→ Task brief: Somewhere below are a line with "orange bowl [627,310,747,412]" and a later line with "none -> orange hourglass [674,32,734,135]". Output exactly those lines and all lines between them.

→ Data under study:

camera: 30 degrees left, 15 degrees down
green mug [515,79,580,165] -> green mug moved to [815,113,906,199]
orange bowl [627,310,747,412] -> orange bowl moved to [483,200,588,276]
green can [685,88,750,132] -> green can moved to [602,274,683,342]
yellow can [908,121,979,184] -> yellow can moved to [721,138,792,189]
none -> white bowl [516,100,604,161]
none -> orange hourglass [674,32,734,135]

--

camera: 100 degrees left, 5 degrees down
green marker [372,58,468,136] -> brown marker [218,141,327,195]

→ Answer to the problem:
orange bowl [627,310,747,412] -> orange bowl moved to [483,200,588,276]
green can [685,88,750,132] -> green can moved to [602,274,683,342]
yellow can [908,121,979,184] -> yellow can moved to [721,138,792,189]
none -> white bowl [516,100,604,161]
none -> orange hourglass [674,32,734,135]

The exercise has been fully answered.